Say how many lines below contain the word "gray". The number is the entire reply.

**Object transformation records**
☆ ☆ ☆

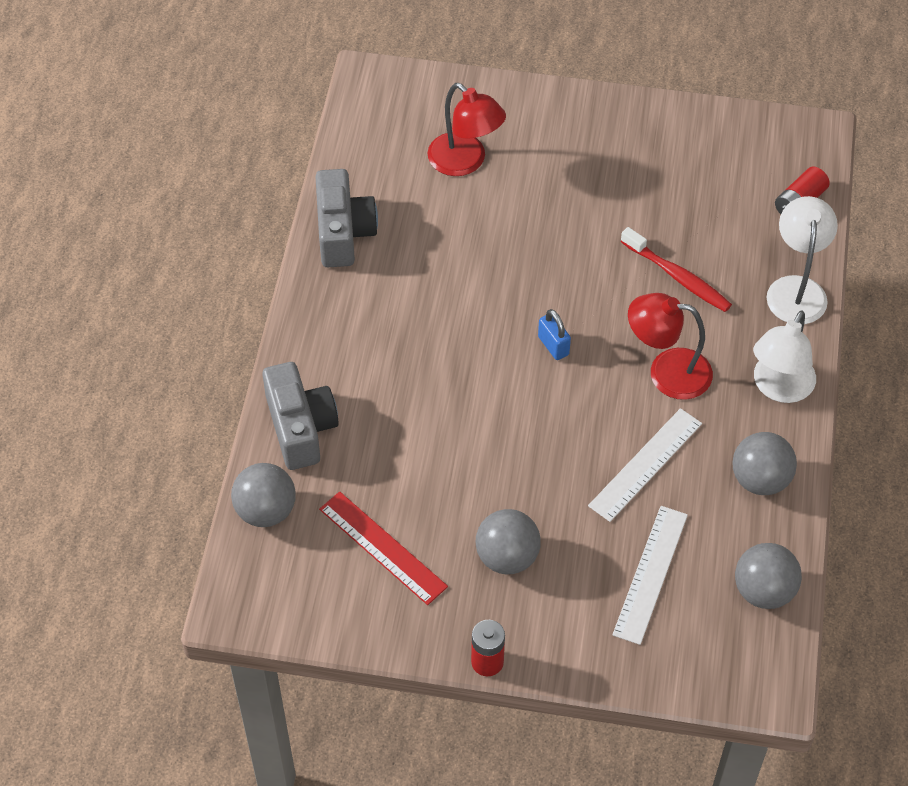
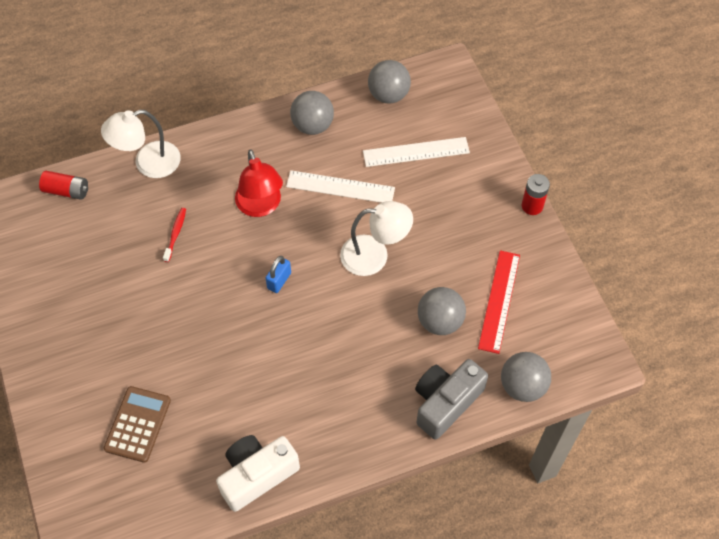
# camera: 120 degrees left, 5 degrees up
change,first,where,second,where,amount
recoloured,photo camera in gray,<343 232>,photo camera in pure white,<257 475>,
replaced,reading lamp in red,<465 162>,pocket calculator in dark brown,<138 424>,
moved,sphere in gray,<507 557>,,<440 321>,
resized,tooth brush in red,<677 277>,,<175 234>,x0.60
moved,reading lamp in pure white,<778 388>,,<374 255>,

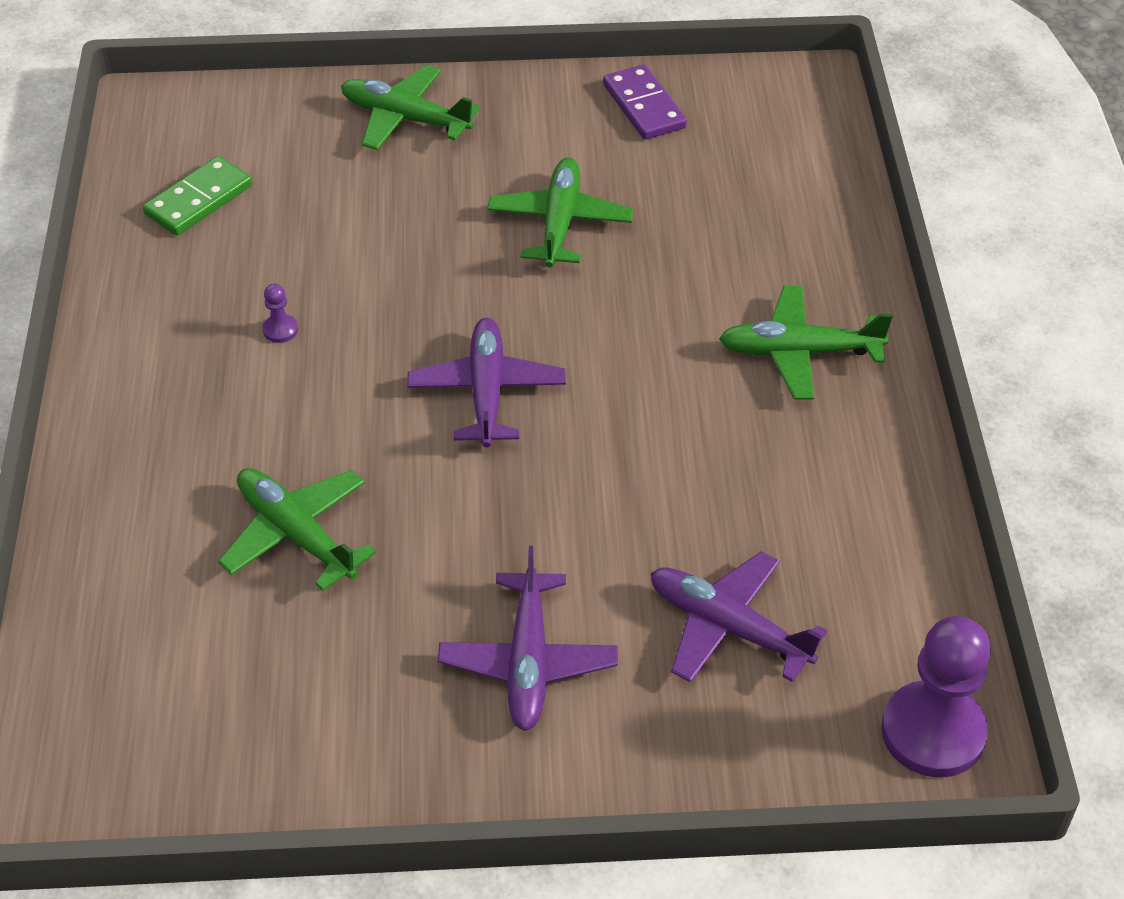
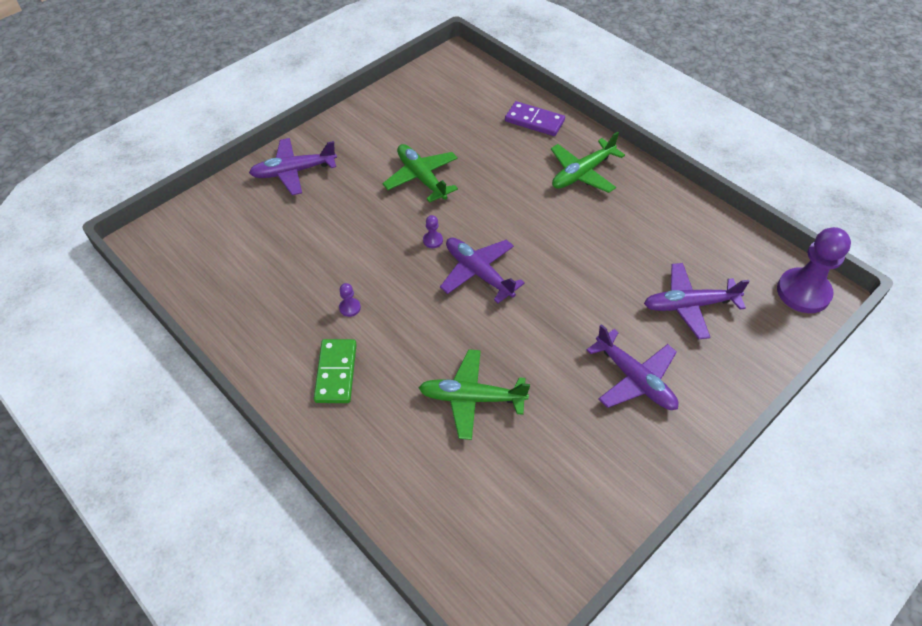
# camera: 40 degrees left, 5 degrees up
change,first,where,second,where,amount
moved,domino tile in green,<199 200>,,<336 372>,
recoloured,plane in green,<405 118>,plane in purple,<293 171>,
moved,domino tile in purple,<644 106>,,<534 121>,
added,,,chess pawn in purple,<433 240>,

☆ ☆ ☆

**Task output**
2